* Rows *
· · ·
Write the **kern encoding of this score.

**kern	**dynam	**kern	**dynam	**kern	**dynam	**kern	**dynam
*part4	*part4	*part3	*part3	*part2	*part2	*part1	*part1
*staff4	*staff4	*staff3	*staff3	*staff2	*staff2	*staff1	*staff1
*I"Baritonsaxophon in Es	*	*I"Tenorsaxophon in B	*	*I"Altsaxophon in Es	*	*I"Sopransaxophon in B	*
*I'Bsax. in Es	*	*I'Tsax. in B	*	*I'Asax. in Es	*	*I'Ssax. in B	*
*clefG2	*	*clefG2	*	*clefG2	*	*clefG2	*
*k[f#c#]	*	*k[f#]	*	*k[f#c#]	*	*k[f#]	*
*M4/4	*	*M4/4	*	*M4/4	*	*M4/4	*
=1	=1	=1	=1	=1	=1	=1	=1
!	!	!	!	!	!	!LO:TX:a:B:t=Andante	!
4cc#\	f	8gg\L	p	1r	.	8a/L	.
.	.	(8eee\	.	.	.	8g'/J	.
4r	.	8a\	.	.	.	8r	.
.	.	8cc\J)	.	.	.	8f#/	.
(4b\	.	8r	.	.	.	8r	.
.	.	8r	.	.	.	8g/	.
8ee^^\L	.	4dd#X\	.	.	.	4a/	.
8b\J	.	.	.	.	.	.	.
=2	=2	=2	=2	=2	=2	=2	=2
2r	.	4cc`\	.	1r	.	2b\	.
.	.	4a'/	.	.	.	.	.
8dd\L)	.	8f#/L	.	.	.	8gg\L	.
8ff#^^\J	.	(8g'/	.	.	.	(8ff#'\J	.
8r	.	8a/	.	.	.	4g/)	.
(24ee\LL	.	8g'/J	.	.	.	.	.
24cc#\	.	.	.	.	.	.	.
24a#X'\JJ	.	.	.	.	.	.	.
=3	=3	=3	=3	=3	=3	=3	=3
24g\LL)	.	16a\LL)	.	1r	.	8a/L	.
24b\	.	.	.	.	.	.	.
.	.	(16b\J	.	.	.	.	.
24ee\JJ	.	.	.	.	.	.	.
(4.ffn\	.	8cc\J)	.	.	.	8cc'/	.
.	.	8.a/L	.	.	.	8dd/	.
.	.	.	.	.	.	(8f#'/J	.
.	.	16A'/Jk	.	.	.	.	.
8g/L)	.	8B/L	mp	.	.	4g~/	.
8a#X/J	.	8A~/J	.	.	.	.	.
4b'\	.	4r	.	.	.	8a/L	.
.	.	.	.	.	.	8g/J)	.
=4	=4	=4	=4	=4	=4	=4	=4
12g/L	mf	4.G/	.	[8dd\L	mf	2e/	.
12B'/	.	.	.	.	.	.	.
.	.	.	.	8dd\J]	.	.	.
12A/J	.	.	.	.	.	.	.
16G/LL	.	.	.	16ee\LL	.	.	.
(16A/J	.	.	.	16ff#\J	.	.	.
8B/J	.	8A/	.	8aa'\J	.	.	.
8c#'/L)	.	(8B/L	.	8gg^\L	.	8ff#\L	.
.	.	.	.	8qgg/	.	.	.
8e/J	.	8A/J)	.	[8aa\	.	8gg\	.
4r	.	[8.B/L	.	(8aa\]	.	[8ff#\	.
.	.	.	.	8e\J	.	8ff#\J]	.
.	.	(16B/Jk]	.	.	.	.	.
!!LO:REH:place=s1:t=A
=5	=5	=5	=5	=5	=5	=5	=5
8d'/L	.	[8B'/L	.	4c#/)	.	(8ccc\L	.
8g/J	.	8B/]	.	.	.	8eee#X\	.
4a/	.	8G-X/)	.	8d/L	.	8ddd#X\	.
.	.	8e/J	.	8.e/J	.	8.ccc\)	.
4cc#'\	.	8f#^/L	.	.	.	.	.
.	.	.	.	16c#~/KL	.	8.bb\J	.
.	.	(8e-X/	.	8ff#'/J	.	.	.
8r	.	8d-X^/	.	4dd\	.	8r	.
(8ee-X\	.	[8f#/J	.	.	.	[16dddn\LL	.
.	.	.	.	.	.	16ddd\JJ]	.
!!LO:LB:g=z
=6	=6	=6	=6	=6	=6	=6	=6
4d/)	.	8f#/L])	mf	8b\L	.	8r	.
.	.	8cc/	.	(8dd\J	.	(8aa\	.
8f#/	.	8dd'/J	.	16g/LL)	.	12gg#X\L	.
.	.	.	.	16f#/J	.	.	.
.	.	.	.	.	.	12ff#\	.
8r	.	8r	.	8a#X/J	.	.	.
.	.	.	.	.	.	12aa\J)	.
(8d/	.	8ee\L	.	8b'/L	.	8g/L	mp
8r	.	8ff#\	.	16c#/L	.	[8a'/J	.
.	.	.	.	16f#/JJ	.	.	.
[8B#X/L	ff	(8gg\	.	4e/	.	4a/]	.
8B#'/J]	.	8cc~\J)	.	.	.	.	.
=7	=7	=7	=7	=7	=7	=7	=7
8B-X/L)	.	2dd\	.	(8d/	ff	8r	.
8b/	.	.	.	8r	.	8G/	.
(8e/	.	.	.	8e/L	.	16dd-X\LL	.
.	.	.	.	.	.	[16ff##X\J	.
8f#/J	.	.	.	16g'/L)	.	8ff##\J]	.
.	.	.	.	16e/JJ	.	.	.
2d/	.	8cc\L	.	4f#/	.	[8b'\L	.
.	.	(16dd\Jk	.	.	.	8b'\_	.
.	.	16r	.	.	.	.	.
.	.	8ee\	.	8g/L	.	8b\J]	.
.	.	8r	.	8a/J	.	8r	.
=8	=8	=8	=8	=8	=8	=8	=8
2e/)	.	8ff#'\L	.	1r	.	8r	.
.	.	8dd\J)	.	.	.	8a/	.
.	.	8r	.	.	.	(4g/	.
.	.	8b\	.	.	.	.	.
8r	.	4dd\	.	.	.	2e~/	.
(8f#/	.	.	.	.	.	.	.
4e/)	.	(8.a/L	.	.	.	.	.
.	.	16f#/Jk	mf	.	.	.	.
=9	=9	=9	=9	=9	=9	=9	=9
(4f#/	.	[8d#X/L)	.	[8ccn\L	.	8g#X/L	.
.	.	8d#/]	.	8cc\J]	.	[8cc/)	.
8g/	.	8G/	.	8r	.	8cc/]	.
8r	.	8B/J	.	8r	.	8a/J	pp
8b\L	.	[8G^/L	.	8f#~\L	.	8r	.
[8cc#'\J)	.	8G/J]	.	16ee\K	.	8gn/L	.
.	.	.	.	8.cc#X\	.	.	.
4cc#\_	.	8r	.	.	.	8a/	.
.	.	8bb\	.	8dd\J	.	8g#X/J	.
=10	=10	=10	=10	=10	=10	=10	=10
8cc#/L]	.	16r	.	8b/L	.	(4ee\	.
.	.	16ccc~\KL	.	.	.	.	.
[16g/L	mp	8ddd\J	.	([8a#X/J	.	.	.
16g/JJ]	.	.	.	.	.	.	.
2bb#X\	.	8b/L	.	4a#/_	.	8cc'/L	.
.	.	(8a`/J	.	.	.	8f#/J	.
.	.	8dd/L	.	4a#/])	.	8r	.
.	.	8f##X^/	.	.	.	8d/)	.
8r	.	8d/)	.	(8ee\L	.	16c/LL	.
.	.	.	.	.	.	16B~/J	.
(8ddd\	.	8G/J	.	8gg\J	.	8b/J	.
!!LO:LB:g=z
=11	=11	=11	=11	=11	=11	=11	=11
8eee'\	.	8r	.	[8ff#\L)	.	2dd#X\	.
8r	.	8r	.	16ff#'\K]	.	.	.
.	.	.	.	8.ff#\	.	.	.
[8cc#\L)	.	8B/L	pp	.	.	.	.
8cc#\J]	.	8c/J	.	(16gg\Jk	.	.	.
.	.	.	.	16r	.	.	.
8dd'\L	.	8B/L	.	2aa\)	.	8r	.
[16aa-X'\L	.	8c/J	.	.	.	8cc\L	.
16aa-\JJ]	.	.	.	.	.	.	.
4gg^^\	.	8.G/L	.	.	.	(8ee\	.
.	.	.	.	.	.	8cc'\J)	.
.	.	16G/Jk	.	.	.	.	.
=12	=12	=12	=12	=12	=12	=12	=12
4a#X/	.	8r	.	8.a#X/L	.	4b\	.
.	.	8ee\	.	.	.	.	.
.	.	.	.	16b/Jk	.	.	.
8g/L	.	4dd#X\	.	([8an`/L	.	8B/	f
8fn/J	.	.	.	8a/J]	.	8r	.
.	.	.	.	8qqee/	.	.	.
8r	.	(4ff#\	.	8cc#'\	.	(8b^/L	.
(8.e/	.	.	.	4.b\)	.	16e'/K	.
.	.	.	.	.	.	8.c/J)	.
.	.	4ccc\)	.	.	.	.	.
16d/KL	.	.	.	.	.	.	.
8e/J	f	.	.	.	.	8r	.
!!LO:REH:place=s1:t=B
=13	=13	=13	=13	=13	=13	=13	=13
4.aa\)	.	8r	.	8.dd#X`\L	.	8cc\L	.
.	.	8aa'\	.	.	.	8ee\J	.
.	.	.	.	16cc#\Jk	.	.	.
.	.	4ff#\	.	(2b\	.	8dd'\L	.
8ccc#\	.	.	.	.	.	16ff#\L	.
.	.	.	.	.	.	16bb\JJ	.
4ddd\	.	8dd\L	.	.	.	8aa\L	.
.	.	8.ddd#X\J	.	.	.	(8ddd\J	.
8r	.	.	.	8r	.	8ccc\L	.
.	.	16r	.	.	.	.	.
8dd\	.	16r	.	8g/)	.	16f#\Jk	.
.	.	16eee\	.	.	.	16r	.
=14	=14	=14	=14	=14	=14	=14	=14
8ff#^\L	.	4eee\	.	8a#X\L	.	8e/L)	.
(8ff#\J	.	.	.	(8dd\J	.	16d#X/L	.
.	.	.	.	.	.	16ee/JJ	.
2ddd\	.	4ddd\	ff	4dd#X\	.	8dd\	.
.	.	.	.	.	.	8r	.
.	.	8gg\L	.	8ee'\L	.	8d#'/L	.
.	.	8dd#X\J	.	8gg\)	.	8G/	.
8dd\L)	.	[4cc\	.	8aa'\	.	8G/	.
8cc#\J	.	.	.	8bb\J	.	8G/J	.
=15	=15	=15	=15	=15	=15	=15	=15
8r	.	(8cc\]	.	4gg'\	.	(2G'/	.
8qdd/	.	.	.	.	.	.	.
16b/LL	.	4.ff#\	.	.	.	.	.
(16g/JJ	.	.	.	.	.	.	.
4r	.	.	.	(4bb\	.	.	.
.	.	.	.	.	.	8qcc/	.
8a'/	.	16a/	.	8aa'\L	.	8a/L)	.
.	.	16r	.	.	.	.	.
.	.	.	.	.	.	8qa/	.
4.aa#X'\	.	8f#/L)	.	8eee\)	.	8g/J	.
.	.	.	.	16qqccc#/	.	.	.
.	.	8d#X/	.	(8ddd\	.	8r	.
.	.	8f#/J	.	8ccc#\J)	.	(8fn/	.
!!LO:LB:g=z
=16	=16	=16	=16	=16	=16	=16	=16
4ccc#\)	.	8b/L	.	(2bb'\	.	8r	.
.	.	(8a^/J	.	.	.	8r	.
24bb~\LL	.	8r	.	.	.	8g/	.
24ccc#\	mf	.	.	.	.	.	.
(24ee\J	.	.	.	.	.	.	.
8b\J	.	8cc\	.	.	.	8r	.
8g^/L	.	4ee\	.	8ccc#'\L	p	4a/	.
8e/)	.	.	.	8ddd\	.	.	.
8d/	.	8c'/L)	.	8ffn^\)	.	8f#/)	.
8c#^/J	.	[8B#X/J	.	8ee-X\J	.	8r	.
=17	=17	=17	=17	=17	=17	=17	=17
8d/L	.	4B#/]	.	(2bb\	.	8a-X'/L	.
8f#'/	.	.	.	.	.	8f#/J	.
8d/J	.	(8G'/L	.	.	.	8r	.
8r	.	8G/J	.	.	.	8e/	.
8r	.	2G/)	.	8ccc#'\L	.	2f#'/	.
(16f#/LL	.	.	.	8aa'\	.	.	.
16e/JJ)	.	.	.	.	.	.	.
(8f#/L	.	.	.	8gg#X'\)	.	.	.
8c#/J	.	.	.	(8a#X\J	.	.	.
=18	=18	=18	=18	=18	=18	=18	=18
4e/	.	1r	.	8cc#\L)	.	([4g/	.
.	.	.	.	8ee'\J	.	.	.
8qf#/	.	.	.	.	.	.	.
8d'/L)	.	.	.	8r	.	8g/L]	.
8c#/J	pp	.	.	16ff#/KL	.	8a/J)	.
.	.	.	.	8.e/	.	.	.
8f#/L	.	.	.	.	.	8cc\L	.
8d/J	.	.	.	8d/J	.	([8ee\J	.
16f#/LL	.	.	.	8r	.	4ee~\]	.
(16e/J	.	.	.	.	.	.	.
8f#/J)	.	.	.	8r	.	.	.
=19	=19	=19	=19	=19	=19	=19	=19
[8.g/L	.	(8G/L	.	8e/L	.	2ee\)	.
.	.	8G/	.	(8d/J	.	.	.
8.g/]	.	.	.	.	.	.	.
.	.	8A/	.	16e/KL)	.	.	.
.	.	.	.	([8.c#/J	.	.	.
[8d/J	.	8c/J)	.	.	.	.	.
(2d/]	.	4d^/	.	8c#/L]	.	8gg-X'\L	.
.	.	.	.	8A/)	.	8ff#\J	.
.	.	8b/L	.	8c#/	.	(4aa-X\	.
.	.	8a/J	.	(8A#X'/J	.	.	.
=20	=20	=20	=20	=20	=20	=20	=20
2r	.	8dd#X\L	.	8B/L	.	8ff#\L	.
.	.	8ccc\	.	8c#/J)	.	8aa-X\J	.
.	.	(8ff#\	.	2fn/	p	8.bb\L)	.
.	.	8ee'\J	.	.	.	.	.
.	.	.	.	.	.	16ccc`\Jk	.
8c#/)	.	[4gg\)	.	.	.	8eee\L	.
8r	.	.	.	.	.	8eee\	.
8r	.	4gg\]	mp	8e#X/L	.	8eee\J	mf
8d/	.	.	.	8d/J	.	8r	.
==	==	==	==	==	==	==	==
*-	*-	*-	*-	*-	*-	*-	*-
· · ·
* Task requirements *
Find every line in the listing above that contains the string "kern", with uppercase and lowercase counted as different, and copy each of those lines.

* Written reply *
Write the **kern encoding of this score.
**kern	**dynam	**kern	**dynam	**kern	**dynam	**kern	**dynam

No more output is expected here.